-- Opening Marker --
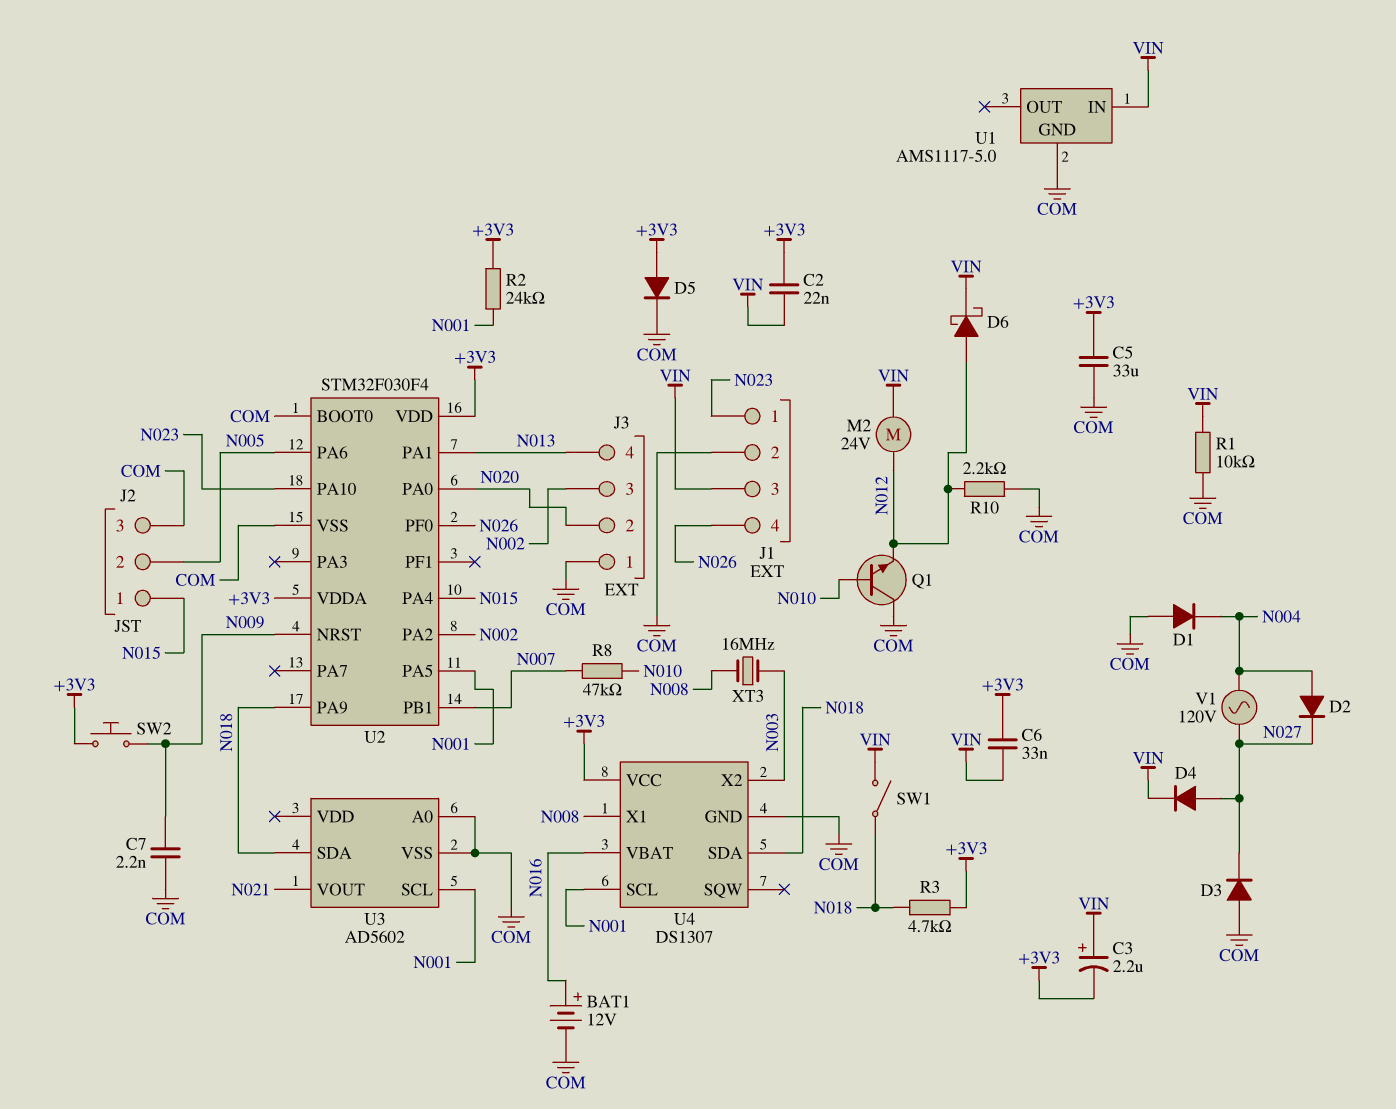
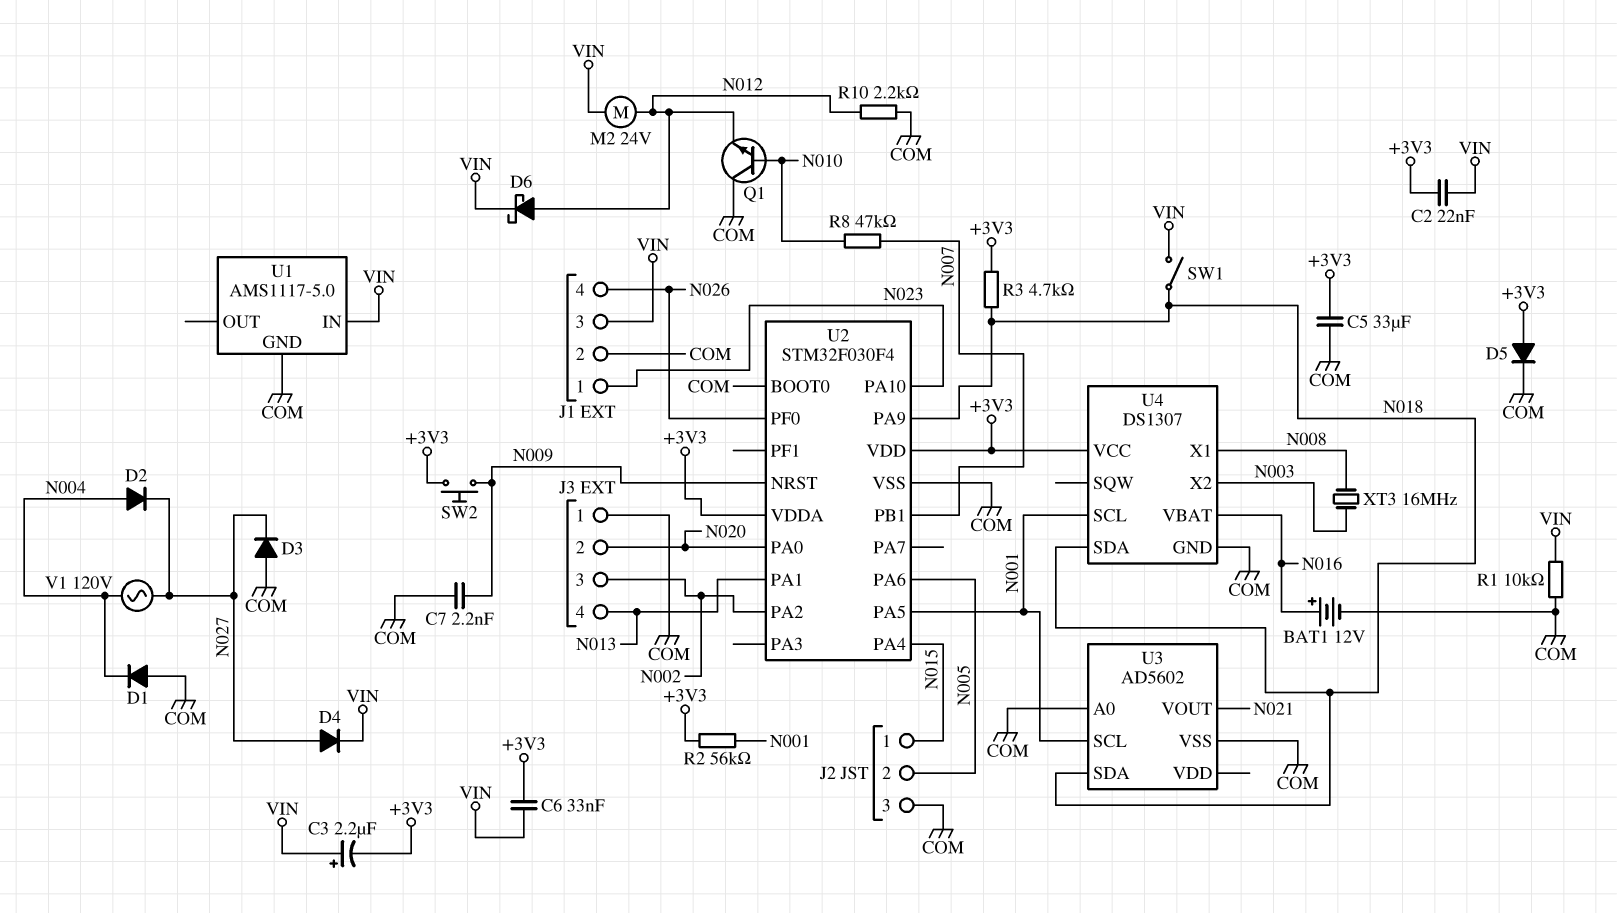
R2: 24k (+3V3, N001) -> 56k (+3V3, N001)

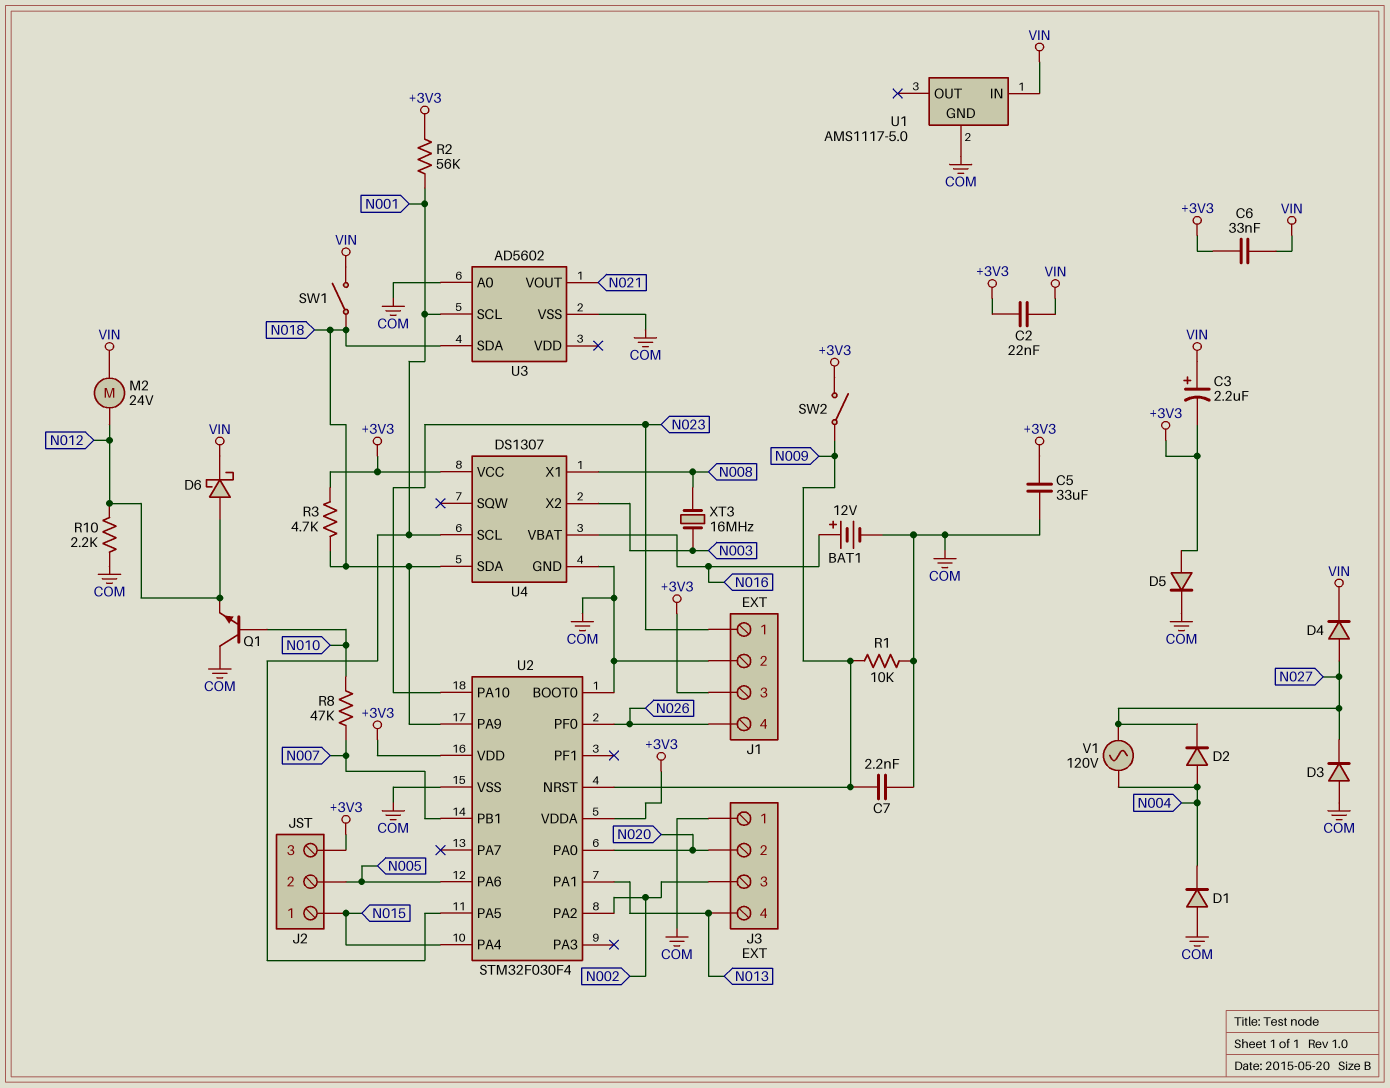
J1 pin 3: VIN -> +3V3
J2 pin 3: COM -> +3V3
R1: 10k (COM, VIN) -> 10k (COM, N009)
SW2: button (+3V3, N009) -> switch (+3V3, N009)

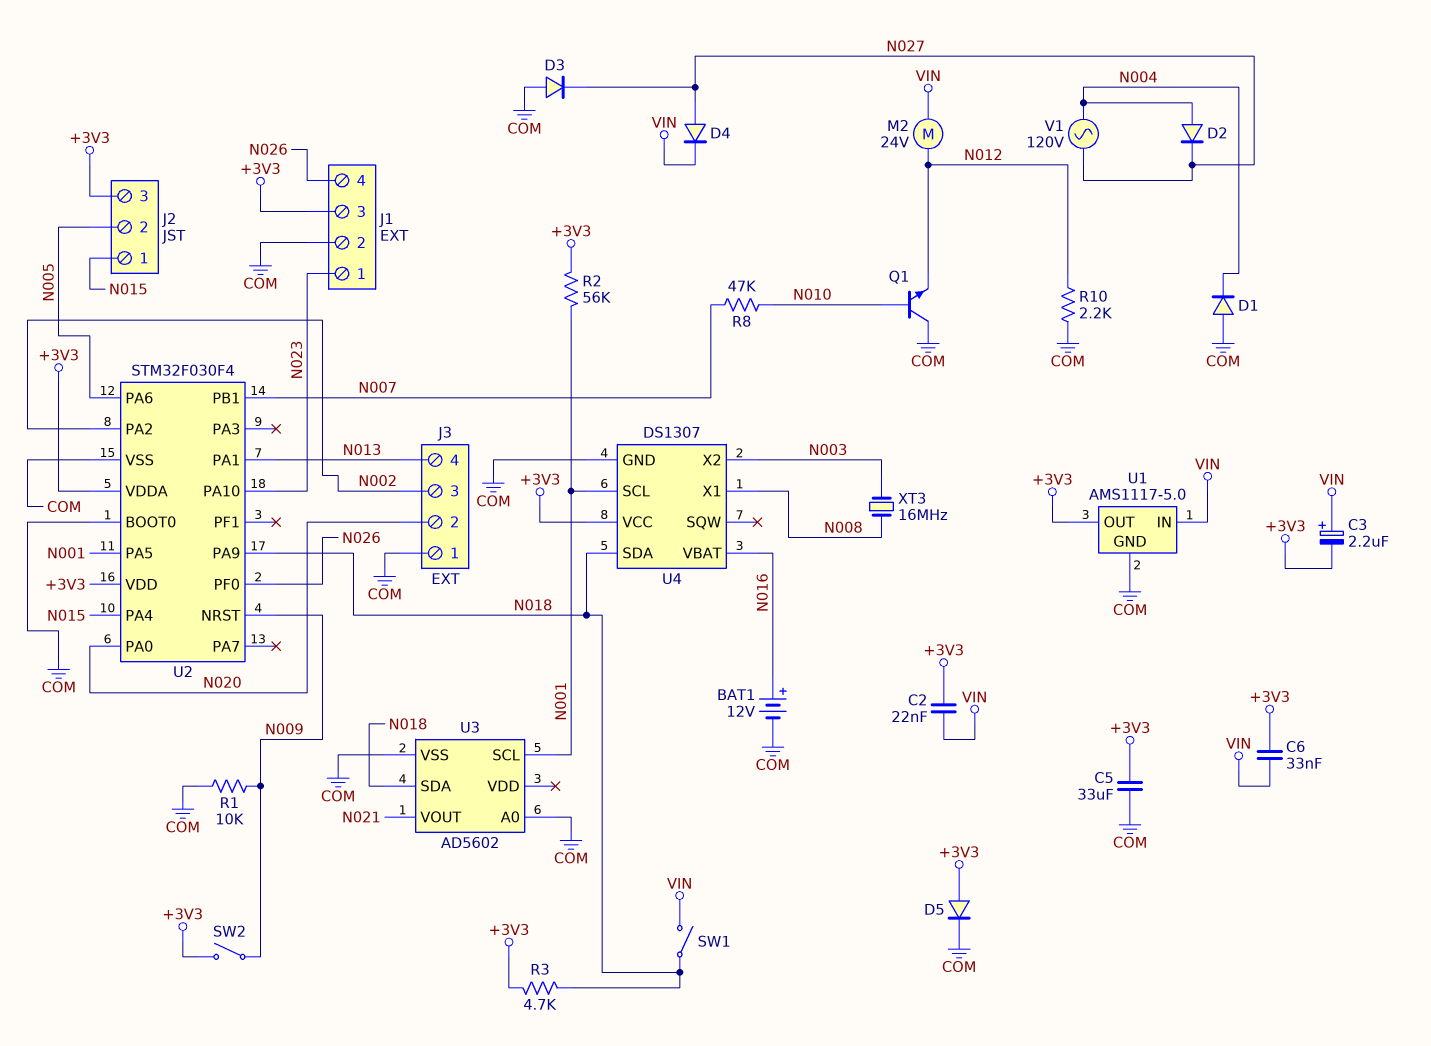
C7: 2.2nF (COM, N009) -> none
D6: schottky (A N012, K VIN) -> none
U1 pin OUT: none -> +3V3

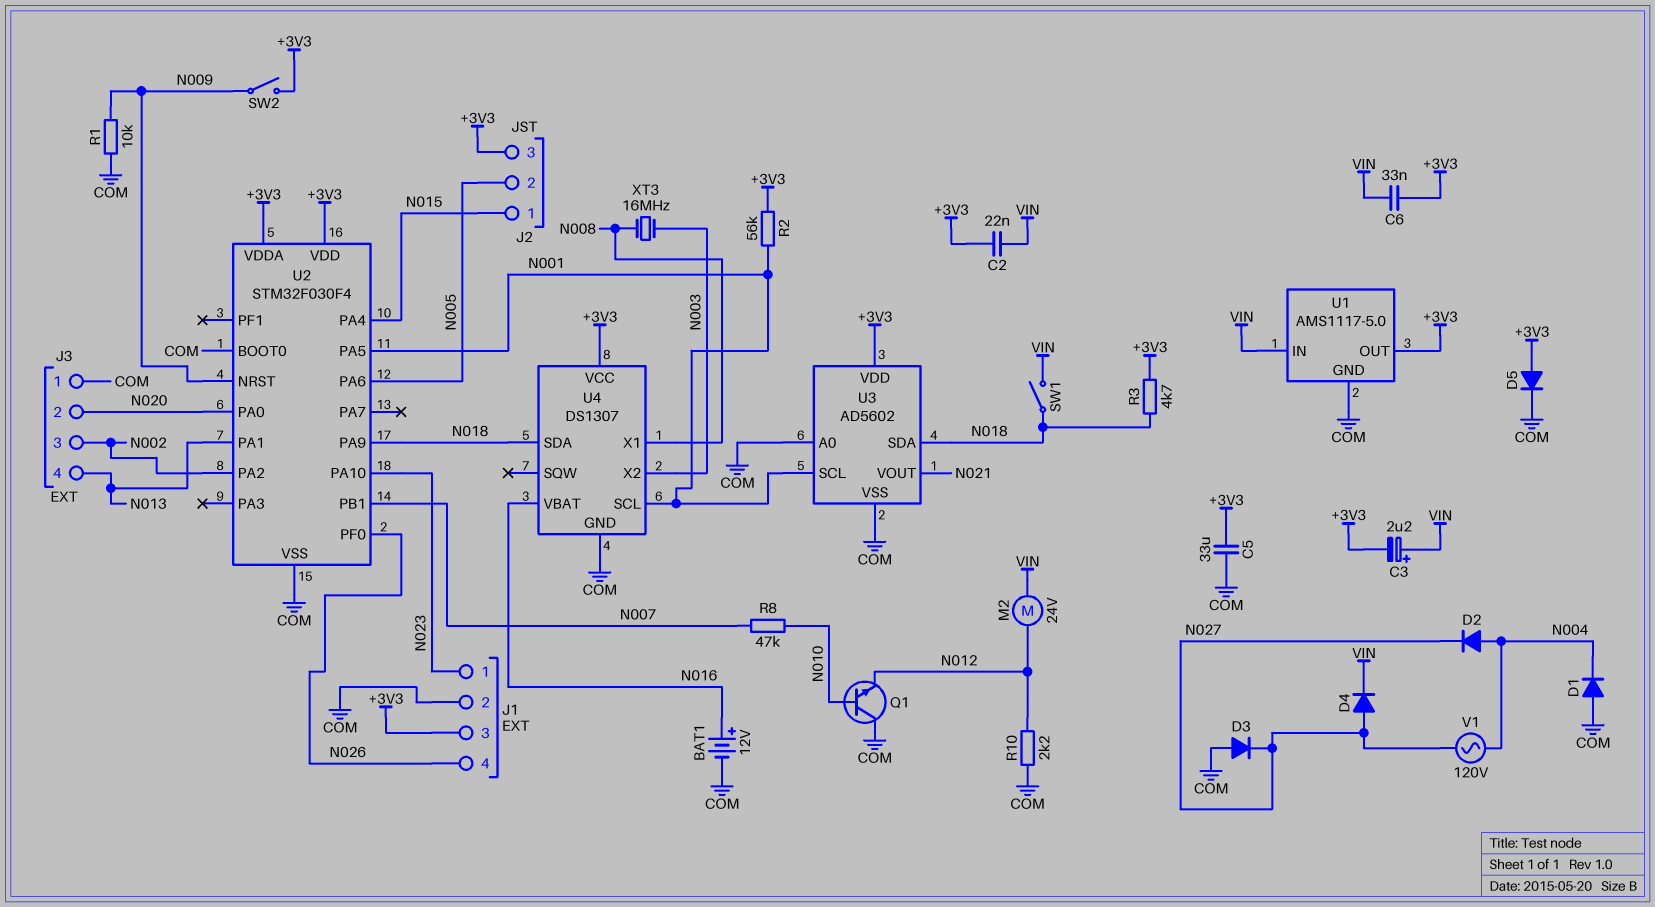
U3 pin VDD: none -> +3V3

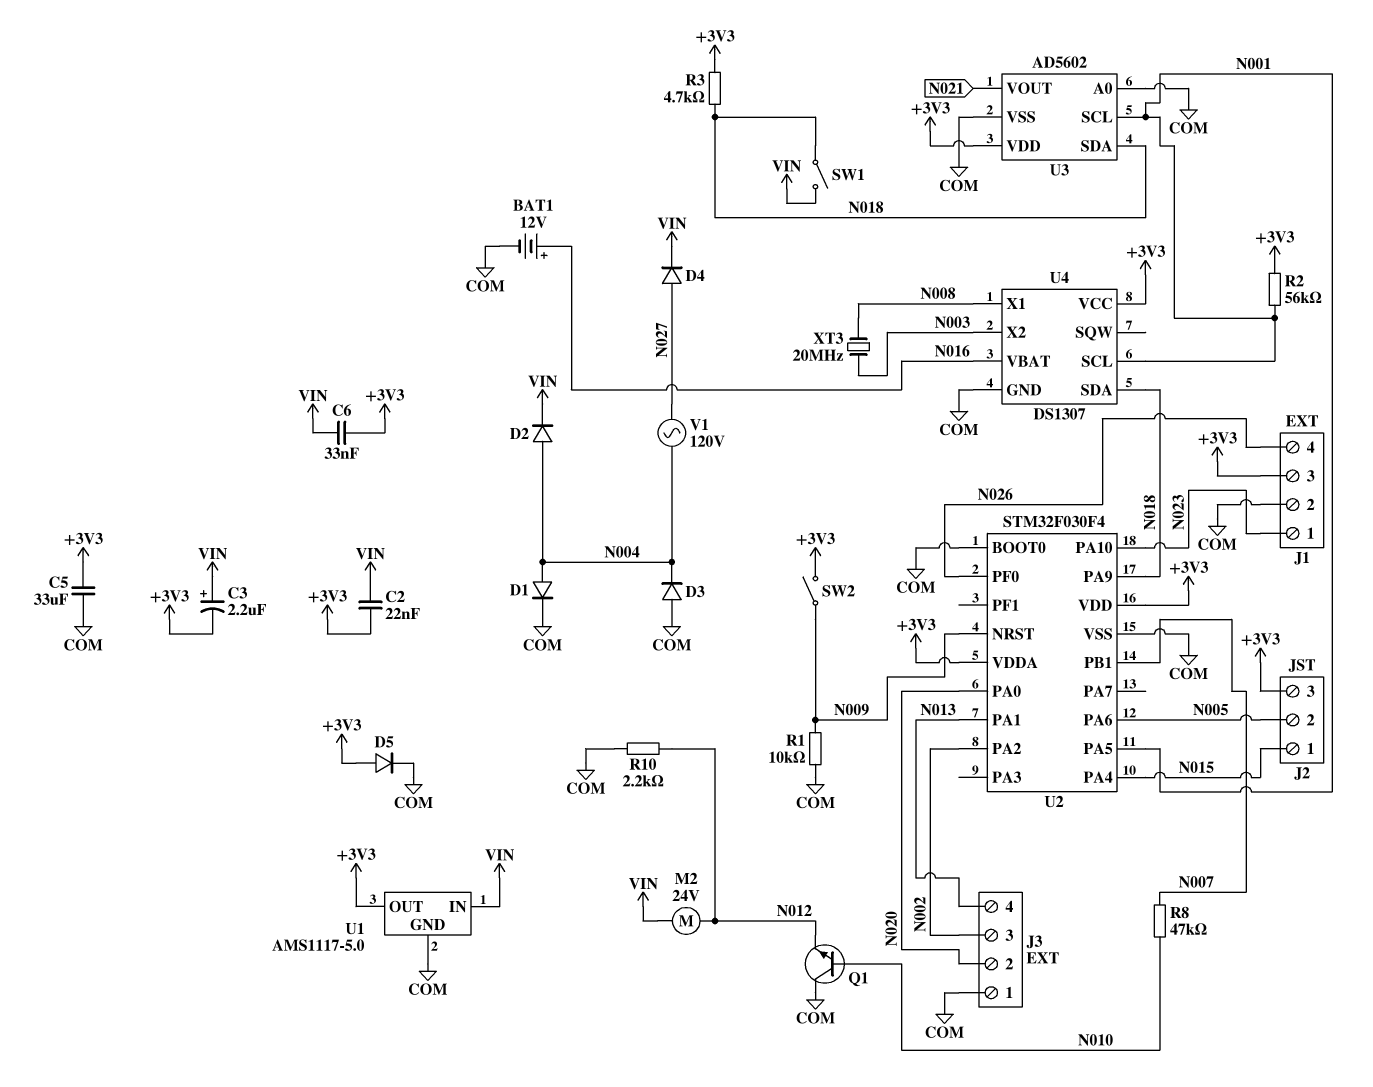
D1: diode (A COM, K N004) -> diode (A N004, K COM)
D2: diode (A N004, K N027) -> diode (A N004, K VIN)
D3: diode (A COM, K N027) -> diode (A COM, K N004)
XT3: 16MHz (N003, N008) -> 20MHz (N003, N008)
-- Closing Marker --
From the listing above, copy every line that includes the word "none".

Result of this task:
C7: 2.2nF (COM, N009) -> none
D6: schottky (A N012, K VIN) -> none
U1 pin OUT: none -> +3V3
U3 pin VDD: none -> +3V3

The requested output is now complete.